→ **Work task**
What you need to produce from the material below is an exact transcription of the lines from the one with "U1 pin PA4: VS -> none" through the one with "C203: 470nF (MOT, RC) -> 470nF (COM, RC)", both included, and no other line.

⁂

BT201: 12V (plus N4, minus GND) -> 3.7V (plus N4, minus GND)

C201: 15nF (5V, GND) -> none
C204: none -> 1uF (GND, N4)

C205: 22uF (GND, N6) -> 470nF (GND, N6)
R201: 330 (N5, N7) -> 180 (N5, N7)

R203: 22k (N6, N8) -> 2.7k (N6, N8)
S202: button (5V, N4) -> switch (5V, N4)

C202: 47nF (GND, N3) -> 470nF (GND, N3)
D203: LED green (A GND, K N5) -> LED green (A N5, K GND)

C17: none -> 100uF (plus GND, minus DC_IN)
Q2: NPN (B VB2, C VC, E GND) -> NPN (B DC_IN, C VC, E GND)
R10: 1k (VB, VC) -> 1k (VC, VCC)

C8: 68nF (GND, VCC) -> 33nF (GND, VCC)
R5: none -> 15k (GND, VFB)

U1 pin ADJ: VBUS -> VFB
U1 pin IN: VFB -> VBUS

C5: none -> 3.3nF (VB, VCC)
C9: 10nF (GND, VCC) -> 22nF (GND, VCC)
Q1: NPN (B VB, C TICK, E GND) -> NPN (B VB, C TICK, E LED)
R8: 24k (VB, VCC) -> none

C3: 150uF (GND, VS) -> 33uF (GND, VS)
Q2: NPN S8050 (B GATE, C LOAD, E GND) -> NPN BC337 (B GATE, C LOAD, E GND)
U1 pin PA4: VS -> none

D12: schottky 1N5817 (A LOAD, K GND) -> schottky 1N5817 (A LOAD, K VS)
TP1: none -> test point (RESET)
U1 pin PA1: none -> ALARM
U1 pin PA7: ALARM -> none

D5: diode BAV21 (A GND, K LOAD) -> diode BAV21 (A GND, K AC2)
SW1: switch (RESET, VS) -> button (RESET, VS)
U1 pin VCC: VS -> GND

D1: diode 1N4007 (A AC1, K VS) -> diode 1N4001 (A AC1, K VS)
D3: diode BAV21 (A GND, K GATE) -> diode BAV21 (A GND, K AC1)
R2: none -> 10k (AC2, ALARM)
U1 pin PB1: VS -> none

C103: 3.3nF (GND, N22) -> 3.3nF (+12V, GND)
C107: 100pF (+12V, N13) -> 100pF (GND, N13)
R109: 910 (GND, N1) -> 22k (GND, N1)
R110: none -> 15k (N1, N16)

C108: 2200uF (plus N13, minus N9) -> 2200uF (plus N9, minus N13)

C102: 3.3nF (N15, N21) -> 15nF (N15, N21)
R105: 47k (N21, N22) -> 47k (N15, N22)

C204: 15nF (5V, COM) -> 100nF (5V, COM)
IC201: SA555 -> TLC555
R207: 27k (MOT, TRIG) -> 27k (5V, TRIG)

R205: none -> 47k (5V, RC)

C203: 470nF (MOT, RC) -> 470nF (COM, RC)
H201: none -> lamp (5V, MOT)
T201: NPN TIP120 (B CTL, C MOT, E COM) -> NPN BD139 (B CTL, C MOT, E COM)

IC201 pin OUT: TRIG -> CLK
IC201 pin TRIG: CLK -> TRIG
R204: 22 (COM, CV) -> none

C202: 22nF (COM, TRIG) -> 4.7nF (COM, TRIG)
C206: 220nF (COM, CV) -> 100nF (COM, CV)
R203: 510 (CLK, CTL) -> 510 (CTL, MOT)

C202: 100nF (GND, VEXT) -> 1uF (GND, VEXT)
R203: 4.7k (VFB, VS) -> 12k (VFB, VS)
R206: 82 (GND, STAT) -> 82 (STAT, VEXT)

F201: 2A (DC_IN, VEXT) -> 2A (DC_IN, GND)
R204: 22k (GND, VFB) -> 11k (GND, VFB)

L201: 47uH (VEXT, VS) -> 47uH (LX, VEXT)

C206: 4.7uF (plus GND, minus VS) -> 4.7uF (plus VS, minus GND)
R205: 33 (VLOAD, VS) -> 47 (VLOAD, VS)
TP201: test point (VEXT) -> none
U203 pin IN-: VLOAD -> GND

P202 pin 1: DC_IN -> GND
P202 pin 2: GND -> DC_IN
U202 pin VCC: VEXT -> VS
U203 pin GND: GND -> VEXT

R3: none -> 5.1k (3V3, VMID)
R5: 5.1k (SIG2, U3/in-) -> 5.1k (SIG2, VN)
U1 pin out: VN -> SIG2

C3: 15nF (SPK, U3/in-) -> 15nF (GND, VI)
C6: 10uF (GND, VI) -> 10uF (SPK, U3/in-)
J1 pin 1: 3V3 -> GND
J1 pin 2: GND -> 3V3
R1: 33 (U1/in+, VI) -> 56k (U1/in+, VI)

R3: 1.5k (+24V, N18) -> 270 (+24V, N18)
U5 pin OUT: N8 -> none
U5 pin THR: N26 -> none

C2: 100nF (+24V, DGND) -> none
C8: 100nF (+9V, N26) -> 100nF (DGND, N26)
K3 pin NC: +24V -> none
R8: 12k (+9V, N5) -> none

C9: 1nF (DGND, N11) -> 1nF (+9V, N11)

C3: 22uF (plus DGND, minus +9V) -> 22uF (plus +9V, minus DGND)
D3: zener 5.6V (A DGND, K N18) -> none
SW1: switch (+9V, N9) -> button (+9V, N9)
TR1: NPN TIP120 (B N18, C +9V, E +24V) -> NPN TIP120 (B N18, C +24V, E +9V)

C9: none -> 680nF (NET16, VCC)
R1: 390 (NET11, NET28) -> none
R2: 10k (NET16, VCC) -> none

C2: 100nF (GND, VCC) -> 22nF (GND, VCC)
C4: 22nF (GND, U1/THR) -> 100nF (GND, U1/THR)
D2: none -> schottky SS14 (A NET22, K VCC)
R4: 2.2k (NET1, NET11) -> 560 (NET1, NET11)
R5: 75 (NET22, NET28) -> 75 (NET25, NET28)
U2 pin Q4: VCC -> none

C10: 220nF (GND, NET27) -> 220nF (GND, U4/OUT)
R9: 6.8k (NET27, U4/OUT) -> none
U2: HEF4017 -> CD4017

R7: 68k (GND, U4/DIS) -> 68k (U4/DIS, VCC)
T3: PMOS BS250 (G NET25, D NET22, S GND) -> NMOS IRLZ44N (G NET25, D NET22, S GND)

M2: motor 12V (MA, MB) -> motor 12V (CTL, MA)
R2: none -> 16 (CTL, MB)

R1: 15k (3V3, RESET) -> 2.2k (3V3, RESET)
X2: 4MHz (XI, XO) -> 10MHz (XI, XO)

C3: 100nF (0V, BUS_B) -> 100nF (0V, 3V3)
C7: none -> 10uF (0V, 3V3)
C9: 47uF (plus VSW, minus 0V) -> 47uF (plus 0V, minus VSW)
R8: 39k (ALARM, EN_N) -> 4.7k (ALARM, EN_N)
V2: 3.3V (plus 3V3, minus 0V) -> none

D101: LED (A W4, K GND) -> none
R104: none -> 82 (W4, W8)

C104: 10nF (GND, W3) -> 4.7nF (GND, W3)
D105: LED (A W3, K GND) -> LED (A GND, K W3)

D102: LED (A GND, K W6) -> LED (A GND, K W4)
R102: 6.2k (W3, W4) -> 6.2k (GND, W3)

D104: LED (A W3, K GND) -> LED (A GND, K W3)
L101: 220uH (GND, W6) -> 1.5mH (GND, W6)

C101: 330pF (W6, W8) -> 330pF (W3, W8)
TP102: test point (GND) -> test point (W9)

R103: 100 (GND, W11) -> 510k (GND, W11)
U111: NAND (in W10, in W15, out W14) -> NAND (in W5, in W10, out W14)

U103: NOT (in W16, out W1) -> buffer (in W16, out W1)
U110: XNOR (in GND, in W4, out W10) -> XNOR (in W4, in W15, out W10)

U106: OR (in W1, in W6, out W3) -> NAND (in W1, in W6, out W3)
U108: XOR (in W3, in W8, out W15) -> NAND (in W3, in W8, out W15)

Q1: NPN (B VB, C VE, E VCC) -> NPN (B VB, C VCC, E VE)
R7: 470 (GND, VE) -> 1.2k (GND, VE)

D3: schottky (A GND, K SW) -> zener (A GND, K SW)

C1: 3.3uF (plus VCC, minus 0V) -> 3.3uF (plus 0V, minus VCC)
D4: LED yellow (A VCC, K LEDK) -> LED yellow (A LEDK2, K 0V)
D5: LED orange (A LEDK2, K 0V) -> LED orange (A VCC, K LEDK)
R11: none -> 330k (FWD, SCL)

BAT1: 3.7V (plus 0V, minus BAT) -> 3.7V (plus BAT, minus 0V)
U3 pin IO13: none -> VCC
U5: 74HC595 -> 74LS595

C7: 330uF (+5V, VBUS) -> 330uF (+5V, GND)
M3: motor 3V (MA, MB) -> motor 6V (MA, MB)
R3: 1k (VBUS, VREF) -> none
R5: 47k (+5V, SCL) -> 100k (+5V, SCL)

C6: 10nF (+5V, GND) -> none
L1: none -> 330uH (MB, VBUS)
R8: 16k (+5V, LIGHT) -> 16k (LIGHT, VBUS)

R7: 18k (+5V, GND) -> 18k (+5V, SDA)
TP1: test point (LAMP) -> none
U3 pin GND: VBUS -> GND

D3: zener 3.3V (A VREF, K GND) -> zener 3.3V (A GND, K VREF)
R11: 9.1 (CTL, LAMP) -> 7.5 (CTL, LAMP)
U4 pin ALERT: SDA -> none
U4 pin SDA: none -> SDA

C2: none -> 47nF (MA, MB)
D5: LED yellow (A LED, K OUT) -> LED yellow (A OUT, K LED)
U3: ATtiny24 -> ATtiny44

⁂

→ **Result**
U1 pin PA4: VS -> none

D12: schottky 1N5817 (A LOAD, K GND) -> schottky 1N5817 (A LOAD, K VS)
TP1: none -> test point (RESET)
U1 pin PA1: none -> ALARM
U1 pin PA7: ALARM -> none

D5: diode BAV21 (A GND, K LOAD) -> diode BAV21 (A GND, K AC2)
SW1: switch (RESET, VS) -> button (RESET, VS)
U1 pin VCC: VS -> GND

D1: diode 1N4007 (A AC1, K VS) -> diode 1N4001 (A AC1, K VS)
D3: diode BAV21 (A GND, K GATE) -> diode BAV21 (A GND, K AC1)
R2: none -> 10k (AC2, ALARM)
U1 pin PB1: VS -> none

C103: 3.3nF (GND, N22) -> 3.3nF (+12V, GND)
C107: 100pF (+12V, N13) -> 100pF (GND, N13)
R109: 910 (GND, N1) -> 22k (GND, N1)
R110: none -> 15k (N1, N16)

C108: 2200uF (plus N13, minus N9) -> 2200uF (plus N9, minus N13)

C102: 3.3nF (N15, N21) -> 15nF (N15, N21)
R105: 47k (N21, N22) -> 47k (N15, N22)

C204: 15nF (5V, COM) -> 100nF (5V, COM)
IC201: SA555 -> TLC555
R207: 27k (MOT, TRIG) -> 27k (5V, TRIG)

R205: none -> 47k (5V, RC)

C203: 470nF (MOT, RC) -> 470nF (COM, RC)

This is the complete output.